> **Task to carry out**
Can you retype every line of this listing word for word, leaving out the pictures?

> **Listed entries**

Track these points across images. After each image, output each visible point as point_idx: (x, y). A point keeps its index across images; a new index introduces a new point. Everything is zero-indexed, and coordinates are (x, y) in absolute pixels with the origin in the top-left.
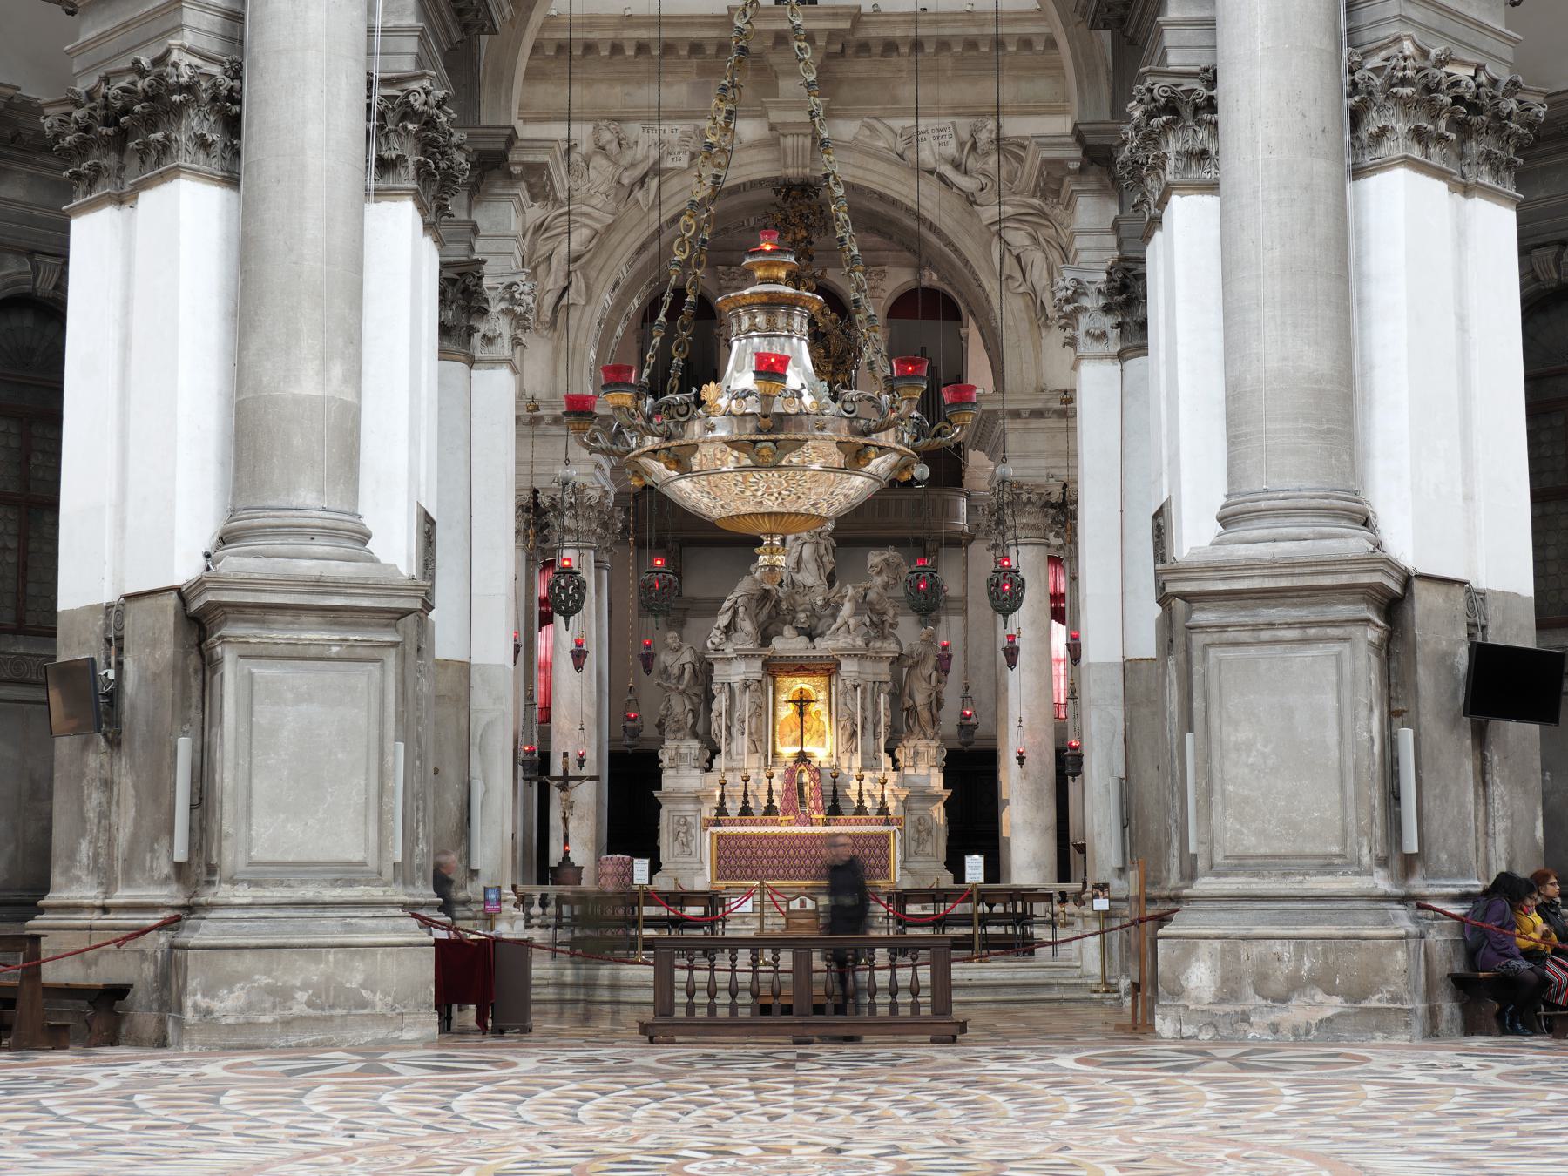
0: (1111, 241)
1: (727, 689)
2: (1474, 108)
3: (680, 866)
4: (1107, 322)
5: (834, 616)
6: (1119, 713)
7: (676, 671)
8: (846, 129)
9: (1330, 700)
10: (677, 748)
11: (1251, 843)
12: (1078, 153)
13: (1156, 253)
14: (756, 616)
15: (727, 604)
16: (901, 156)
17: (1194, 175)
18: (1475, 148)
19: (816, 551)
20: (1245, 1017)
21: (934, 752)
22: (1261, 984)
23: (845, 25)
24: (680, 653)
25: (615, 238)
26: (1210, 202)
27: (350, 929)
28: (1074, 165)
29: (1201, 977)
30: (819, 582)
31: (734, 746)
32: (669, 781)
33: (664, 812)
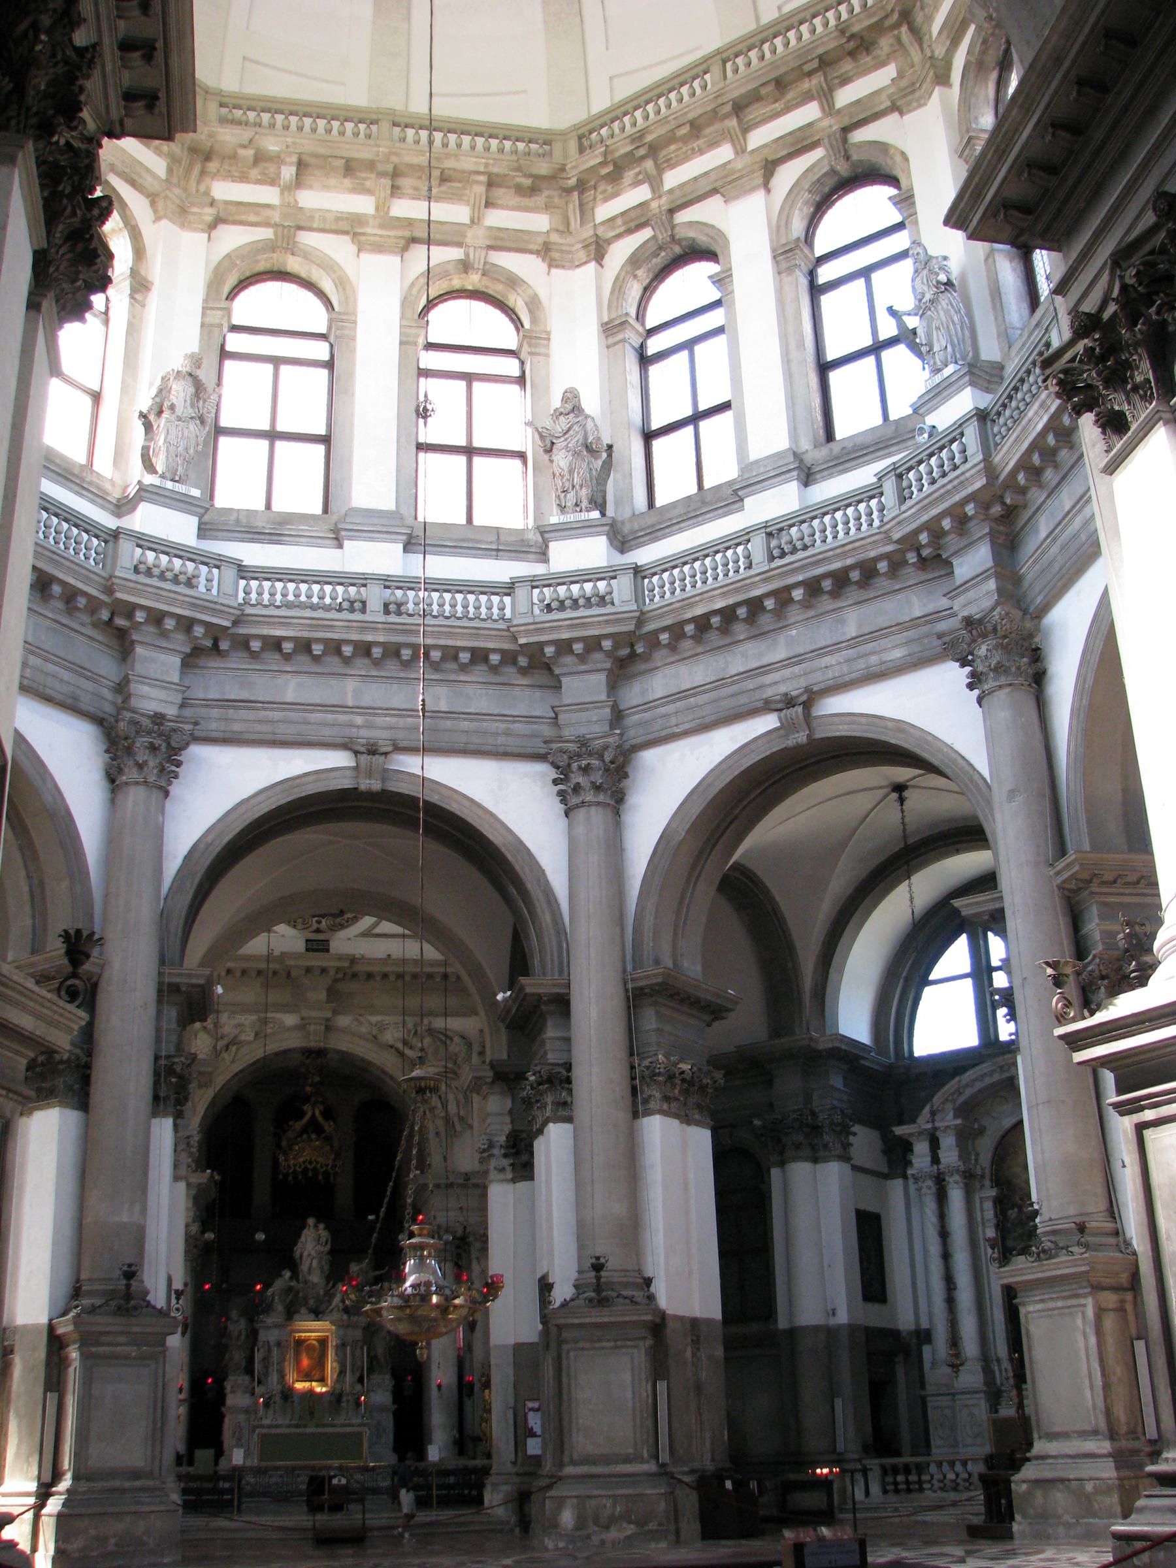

> **Exercise result**
Track these points across images. After each image, output each visible point as point_idx: (x, y). A point keeps its index across images; a new index introduces a new point. Everything is zero-indexed, and coordinates are (x, y) in absolute pixels with the origin in the top-left.
0: (1111, 241)
1: (727, 689)
2: (1474, 108)
3: (680, 866)
4: (1107, 322)
5: (834, 616)
6: (1119, 713)
7: (676, 671)
8: (846, 129)
9: (1330, 700)
10: (677, 748)
11: (1251, 843)
12: (1078, 153)
13: (1156, 253)
14: (756, 616)
15: (727, 604)
16: (901, 156)
17: (1194, 175)
18: (1475, 148)
19: (816, 551)
20: (1245, 1017)
21: (934, 752)
22: (1261, 984)
23: (845, 25)
24: (680, 653)
25: (615, 238)
26: (1210, 202)
27: (350, 929)
28: (1074, 165)
29: (1201, 977)
30: (819, 582)
31: (734, 746)
32: (669, 781)
33: (664, 812)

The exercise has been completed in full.